INFORMATION SHOWN below:
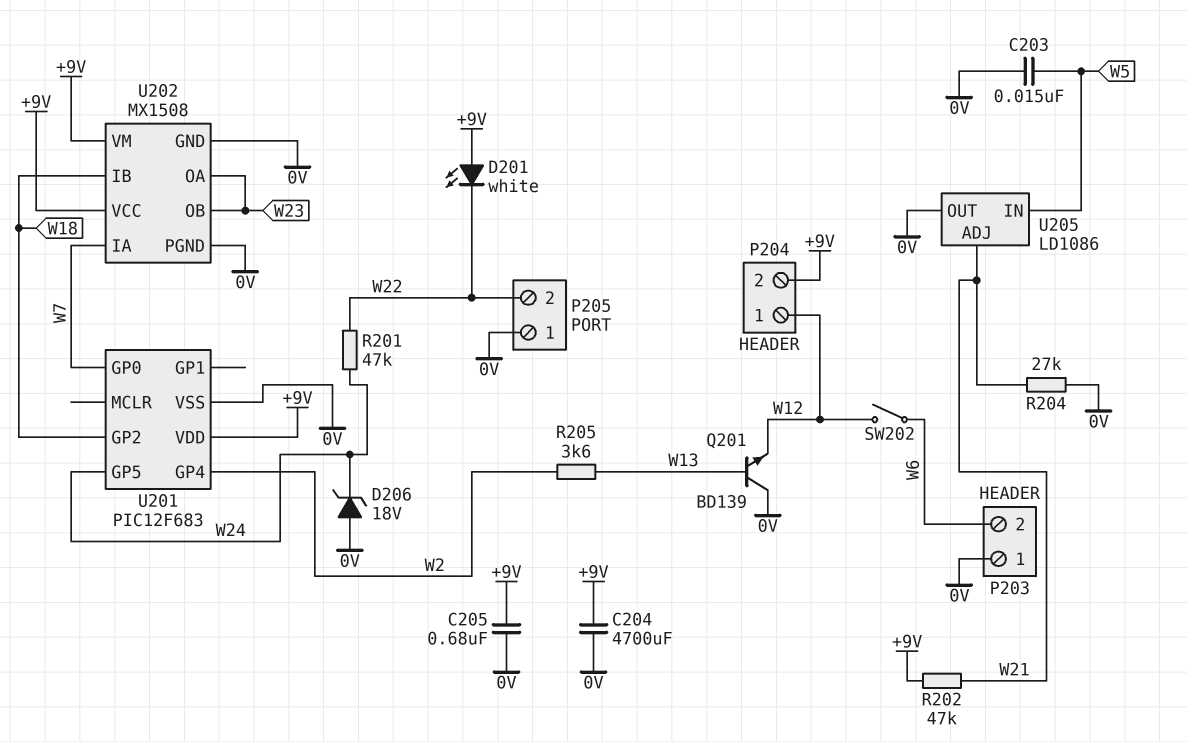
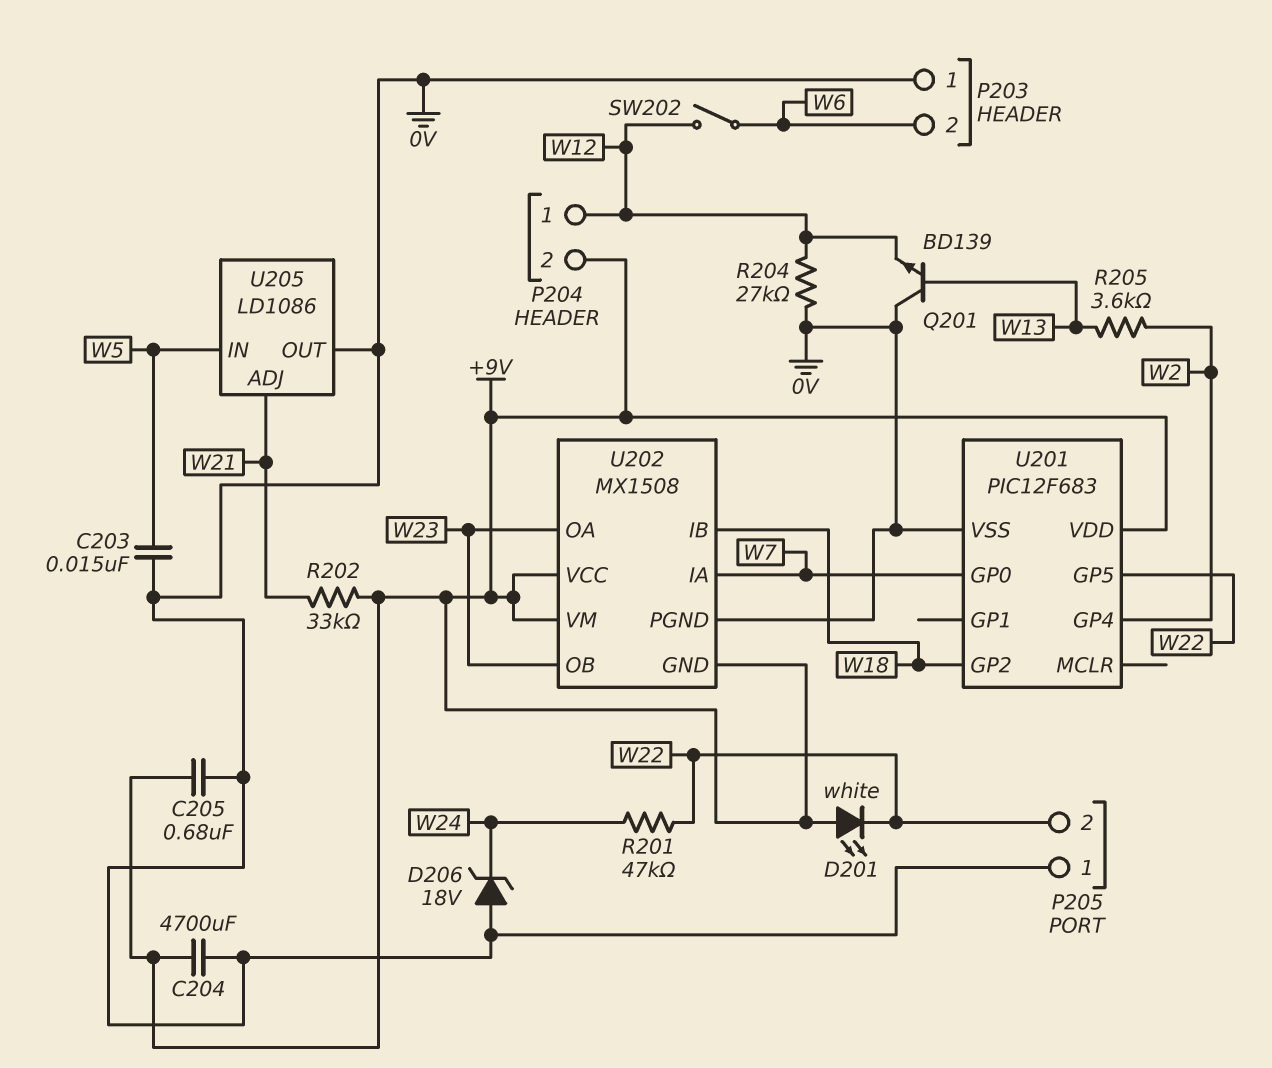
R202: 47k (+9V, W21) -> 33k (+9V, W21)
R204: 27k (0V, W21) -> 27k (0V, W12)
U201 pin GP5: W24 -> W22
U202 pin GND: 0V -> +9V

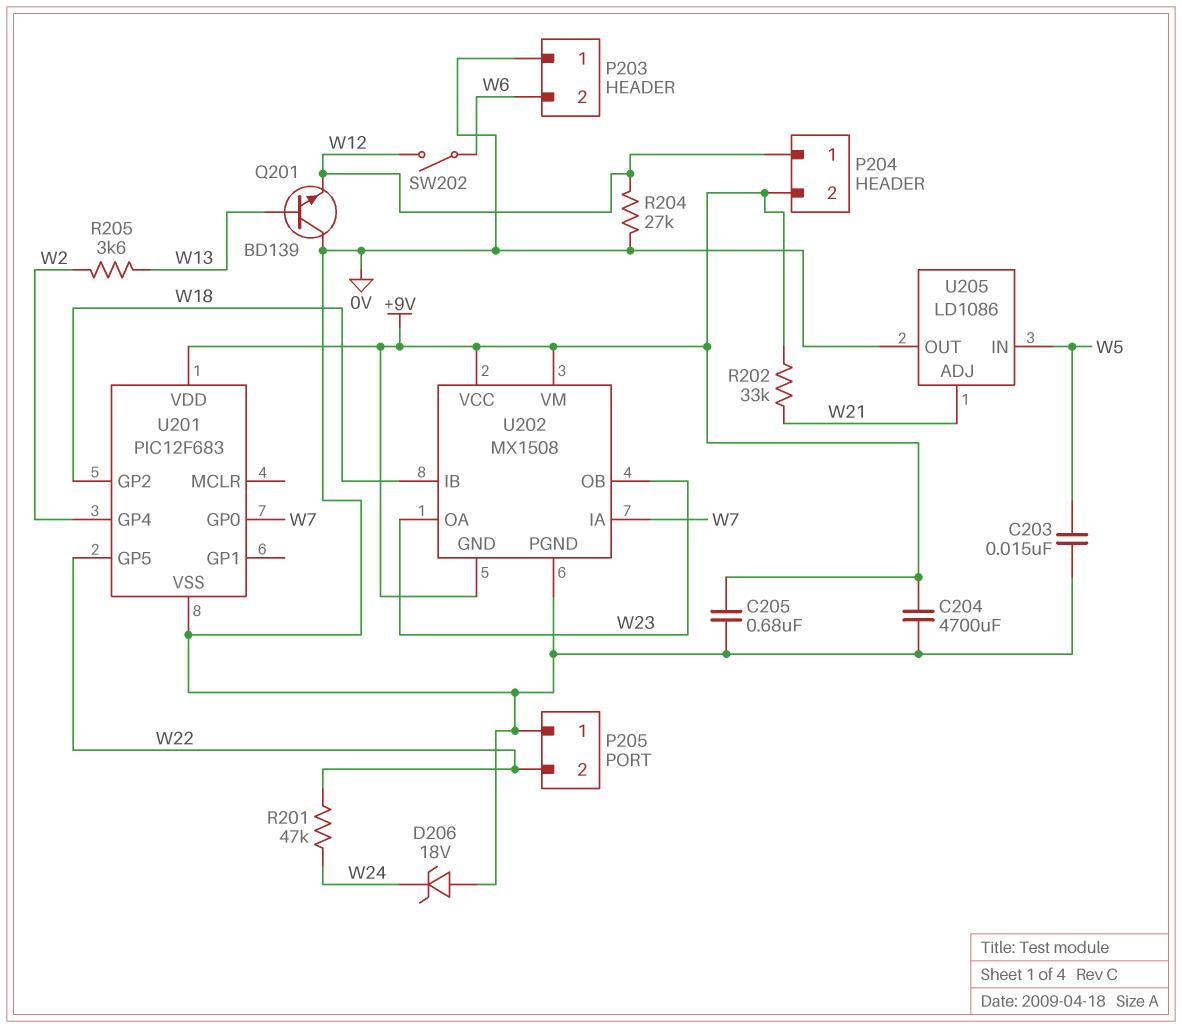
D201: LED white (A +9V, K W22) -> none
End of INFORMATION SHOWN.
Leave out every picture and transcribe the remaining entries exactly.

R202: 47k (+9V, W21) -> 33k (+9V, W21)
R204: 27k (0V, W21) -> 27k (0V, W12)
U201 pin GP5: W24 -> W22
U202 pin GND: 0V -> +9V

D201: LED white (A +9V, K W22) -> none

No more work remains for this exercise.